**Task data**
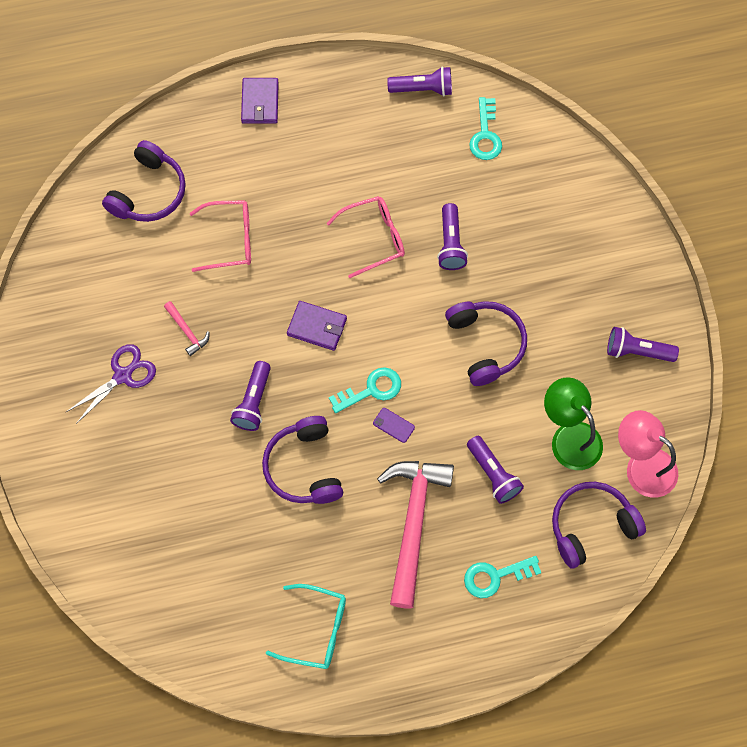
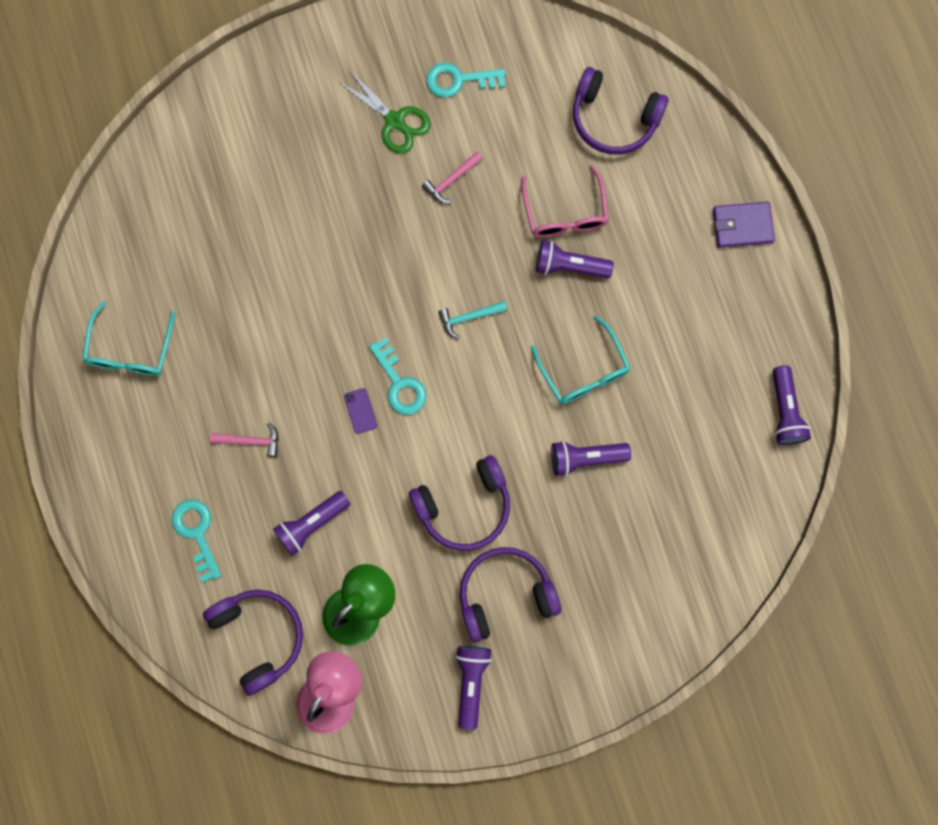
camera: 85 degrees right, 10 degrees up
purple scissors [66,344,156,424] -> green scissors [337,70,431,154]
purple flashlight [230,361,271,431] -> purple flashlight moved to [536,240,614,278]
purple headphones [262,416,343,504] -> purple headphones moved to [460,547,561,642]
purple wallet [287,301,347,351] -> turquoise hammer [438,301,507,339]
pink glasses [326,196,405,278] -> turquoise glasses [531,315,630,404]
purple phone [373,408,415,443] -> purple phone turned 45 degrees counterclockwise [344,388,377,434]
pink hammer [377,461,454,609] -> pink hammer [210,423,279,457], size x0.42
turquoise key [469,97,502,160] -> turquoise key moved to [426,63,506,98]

---

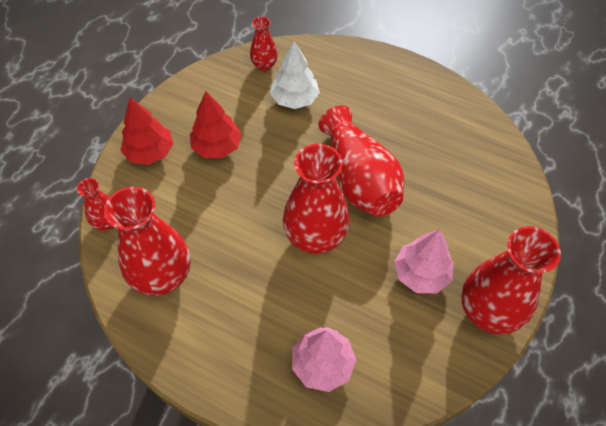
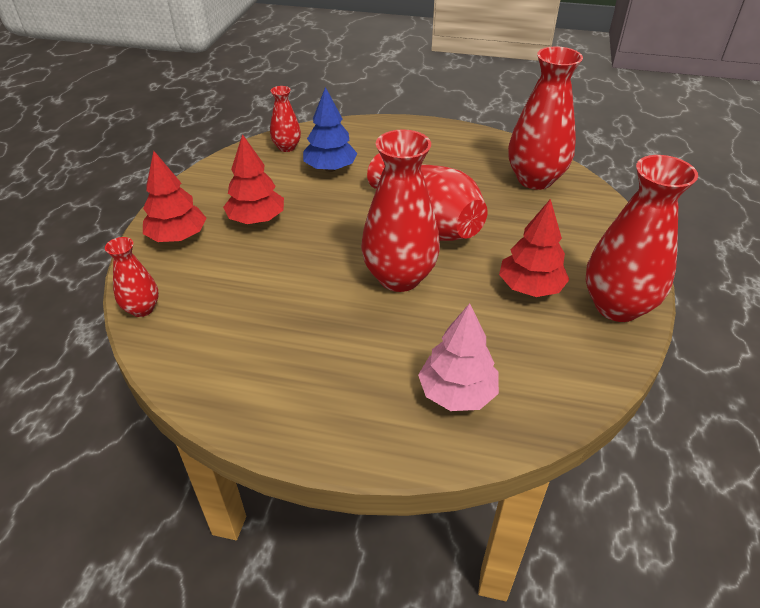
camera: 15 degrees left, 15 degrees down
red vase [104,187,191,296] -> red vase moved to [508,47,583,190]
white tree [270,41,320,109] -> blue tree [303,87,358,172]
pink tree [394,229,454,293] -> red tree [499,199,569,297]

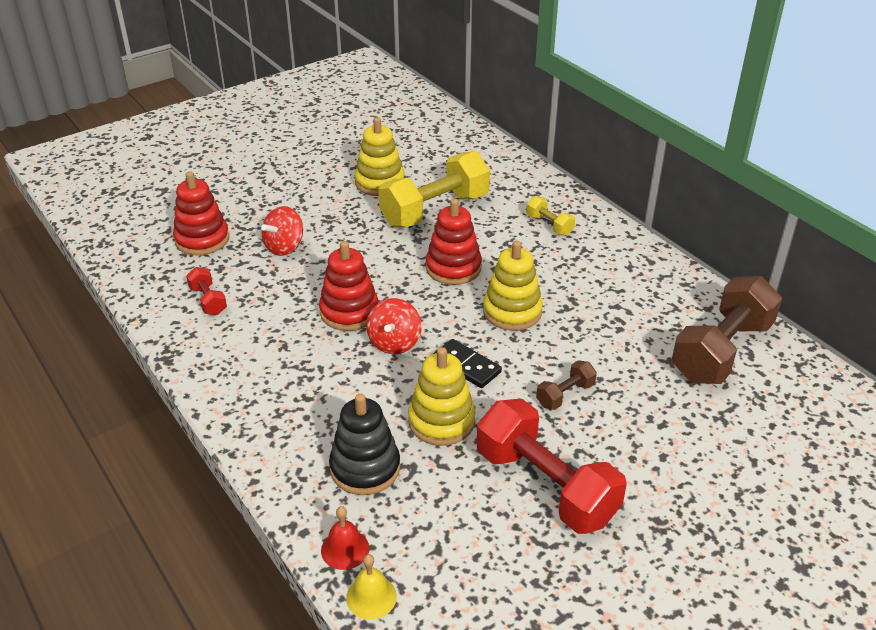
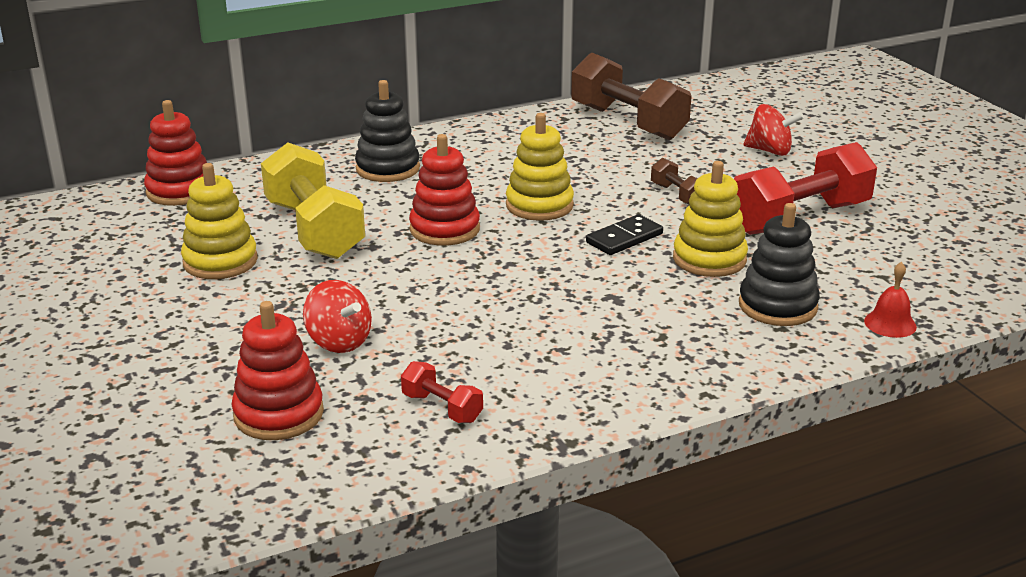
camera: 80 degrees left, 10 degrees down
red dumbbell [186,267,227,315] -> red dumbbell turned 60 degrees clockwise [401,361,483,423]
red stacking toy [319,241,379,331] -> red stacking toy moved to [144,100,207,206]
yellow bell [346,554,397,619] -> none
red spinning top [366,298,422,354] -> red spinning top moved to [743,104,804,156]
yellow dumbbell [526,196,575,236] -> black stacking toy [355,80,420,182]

**Task brief**
Set down, unchanged, only those lines above that fall between the line with "purple headphones [262,416,343,504]" and the line with "turquoise key [469,97,502,160]", the two end lines included.

**Output for this exercise**
purple headphones [262,416,343,504] -> purple headphones moved to [460,547,561,642]
purple wallet [287,301,347,351] -> turquoise hammer [438,301,507,339]
pink glasses [326,196,405,278] -> turquoise glasses [531,315,630,404]
purple phone [373,408,415,443] -> purple phone turned 45 degrees counterclockwise [344,388,377,434]
pink hammer [377,461,454,609] -> pink hammer [210,423,279,457], size x0.42
turquoise key [469,97,502,160] -> turquoise key moved to [426,63,506,98]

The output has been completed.